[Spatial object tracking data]
╔══
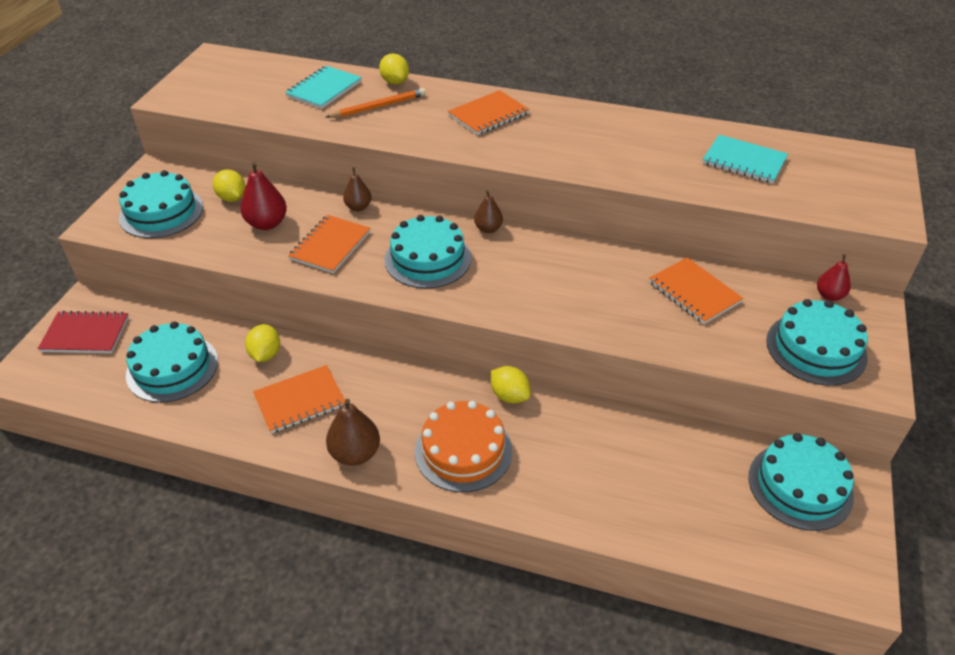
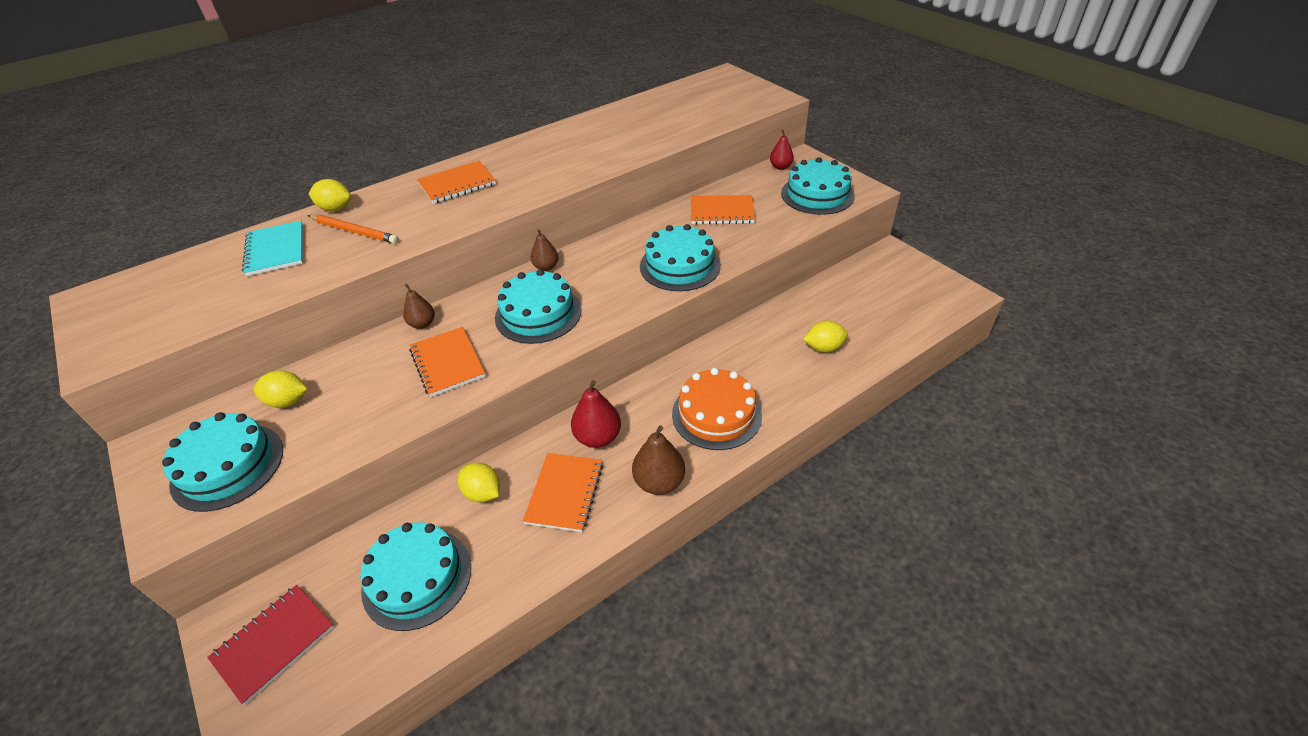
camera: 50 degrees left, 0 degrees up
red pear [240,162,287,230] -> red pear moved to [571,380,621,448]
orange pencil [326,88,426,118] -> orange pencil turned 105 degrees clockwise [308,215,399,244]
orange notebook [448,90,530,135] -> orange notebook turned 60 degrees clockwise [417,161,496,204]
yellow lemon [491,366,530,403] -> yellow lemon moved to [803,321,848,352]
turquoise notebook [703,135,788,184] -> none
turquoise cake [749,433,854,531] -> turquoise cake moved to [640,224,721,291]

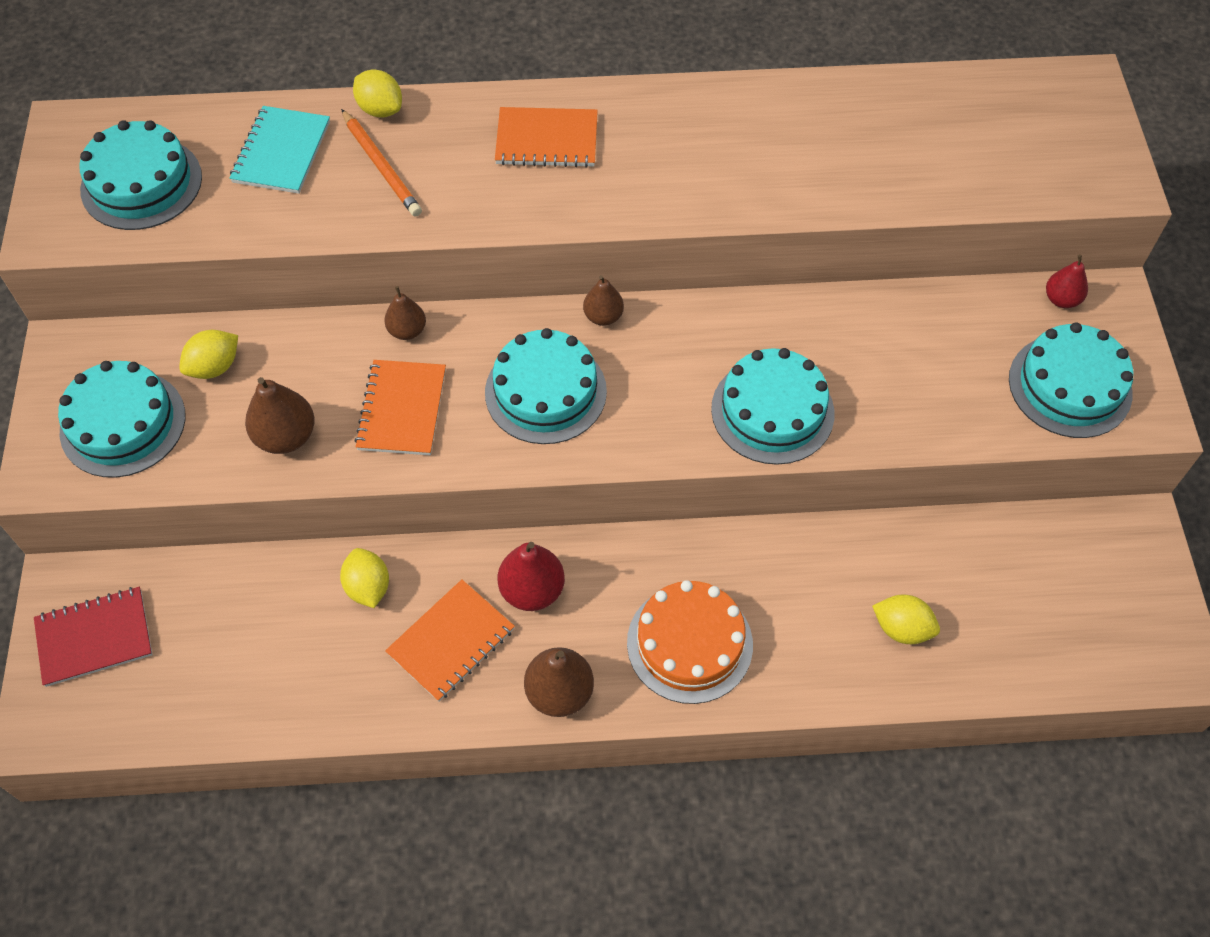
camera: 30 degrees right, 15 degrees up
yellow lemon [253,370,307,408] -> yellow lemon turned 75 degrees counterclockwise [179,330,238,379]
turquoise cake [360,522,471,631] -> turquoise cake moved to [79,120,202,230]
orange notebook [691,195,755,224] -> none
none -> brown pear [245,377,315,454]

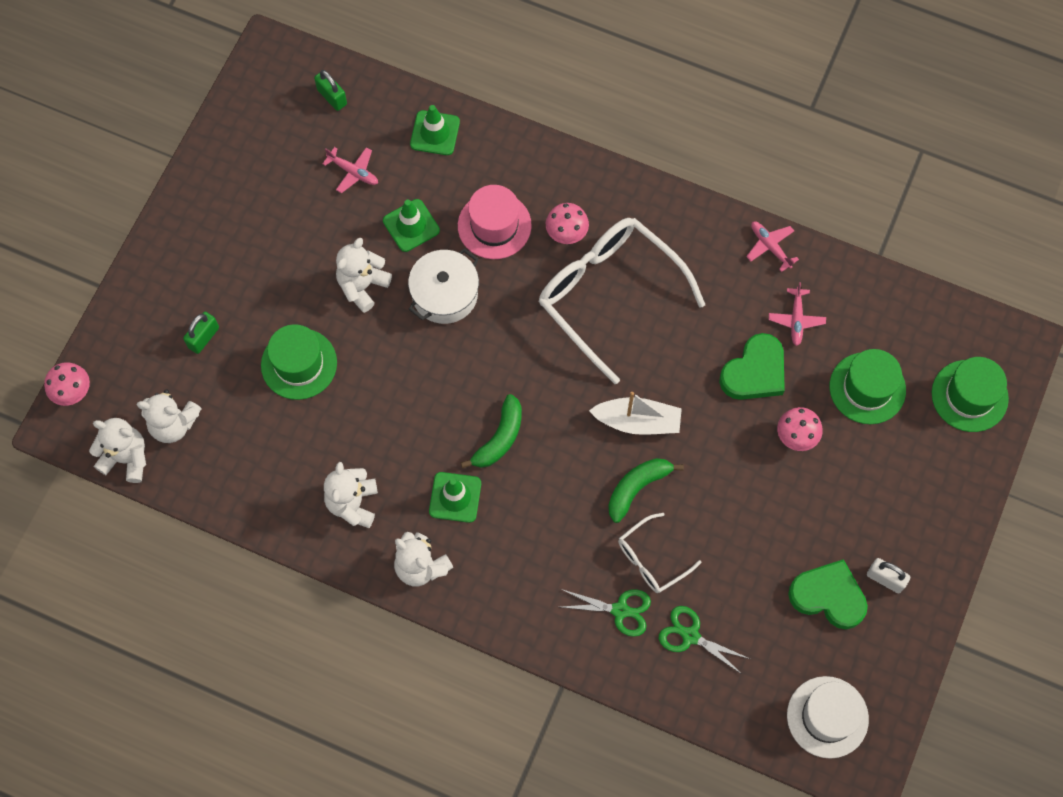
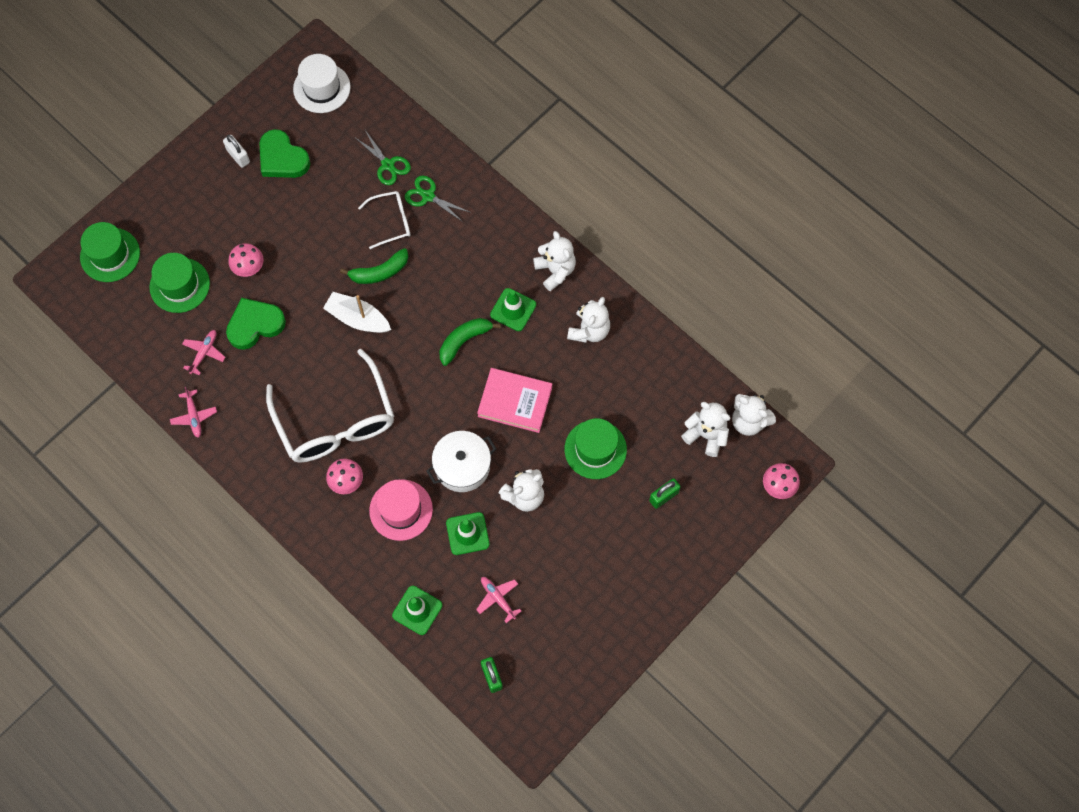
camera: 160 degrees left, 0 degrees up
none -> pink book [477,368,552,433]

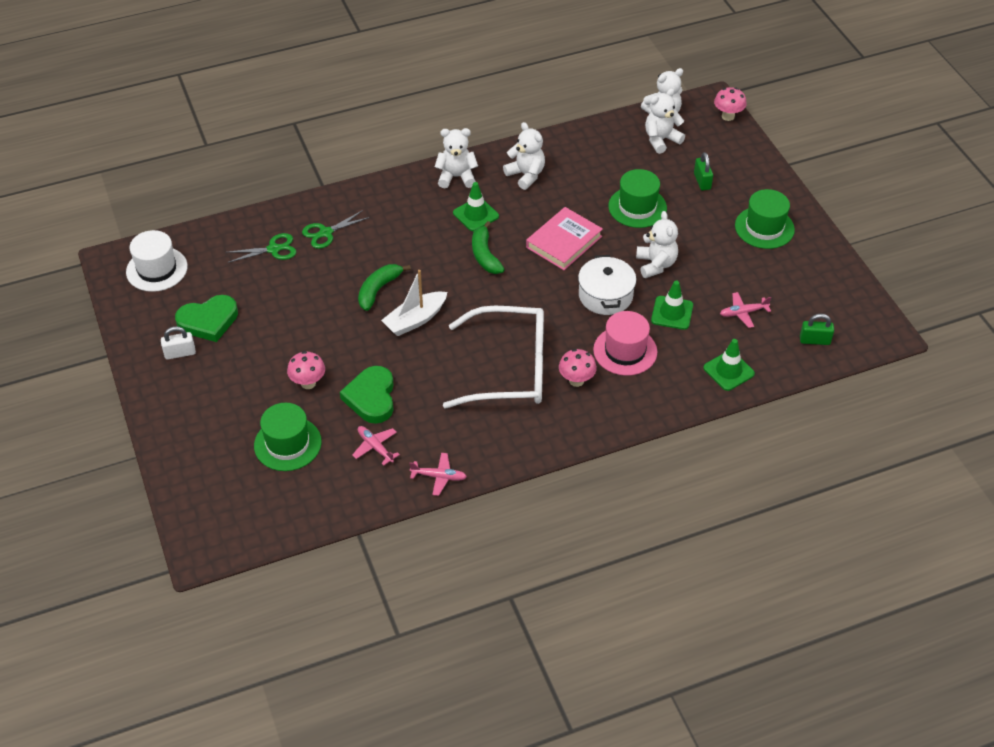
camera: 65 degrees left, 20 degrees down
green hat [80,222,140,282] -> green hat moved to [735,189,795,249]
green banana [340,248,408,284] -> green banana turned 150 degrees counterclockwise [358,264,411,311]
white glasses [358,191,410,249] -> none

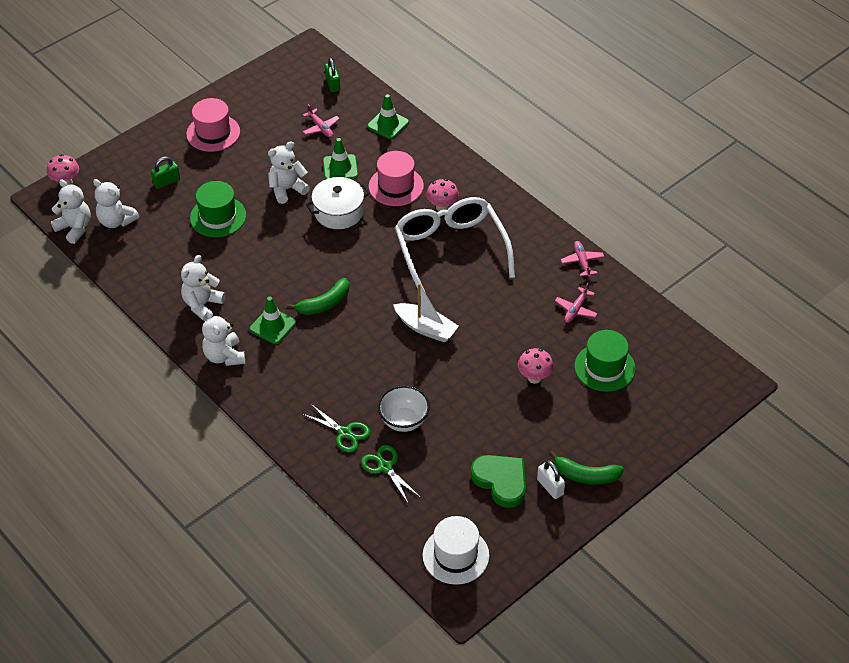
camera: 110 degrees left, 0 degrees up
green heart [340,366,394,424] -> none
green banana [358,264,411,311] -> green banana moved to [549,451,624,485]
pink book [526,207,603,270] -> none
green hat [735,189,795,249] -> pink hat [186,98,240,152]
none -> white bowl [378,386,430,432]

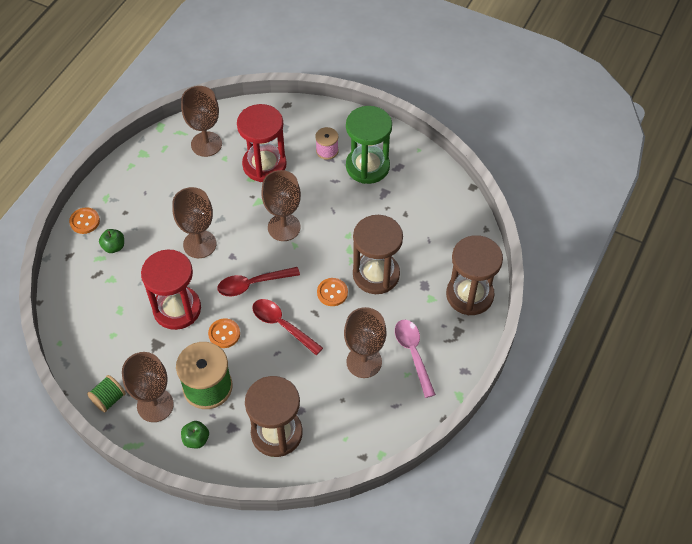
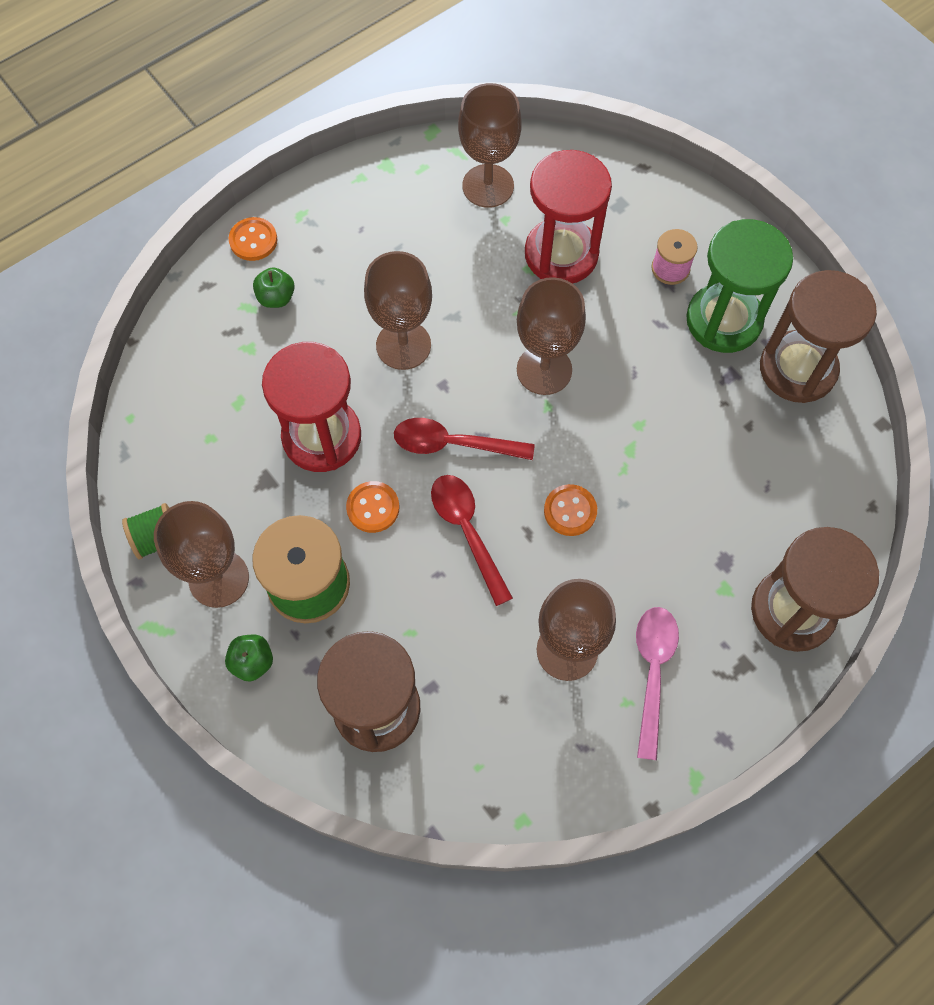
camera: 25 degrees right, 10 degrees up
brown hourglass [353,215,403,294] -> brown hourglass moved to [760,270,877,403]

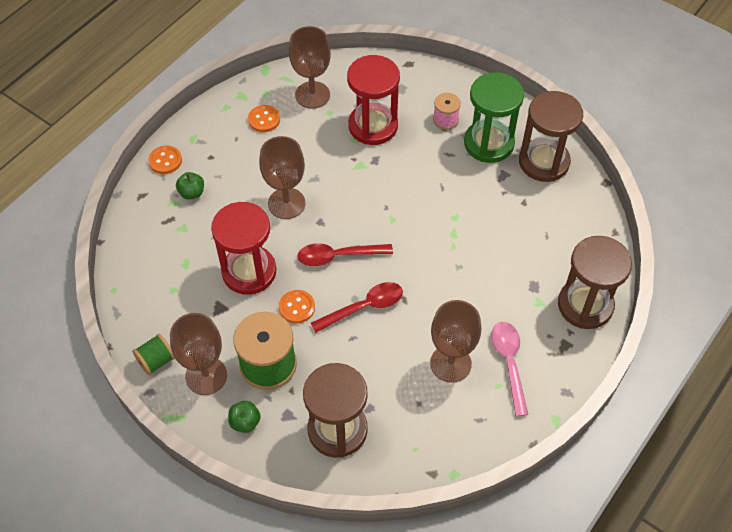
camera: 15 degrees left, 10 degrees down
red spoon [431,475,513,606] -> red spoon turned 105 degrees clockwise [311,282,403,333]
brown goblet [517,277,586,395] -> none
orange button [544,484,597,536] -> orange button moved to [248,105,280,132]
╚══
**Work request**
The output consists solely of the lines from the line that contains "brown goblet [517,277,586,395] -> none" through the final line of the data.

**Task output**
brown goblet [517,277,586,395] -> none
orange button [544,484,597,536] -> orange button moved to [248,105,280,132]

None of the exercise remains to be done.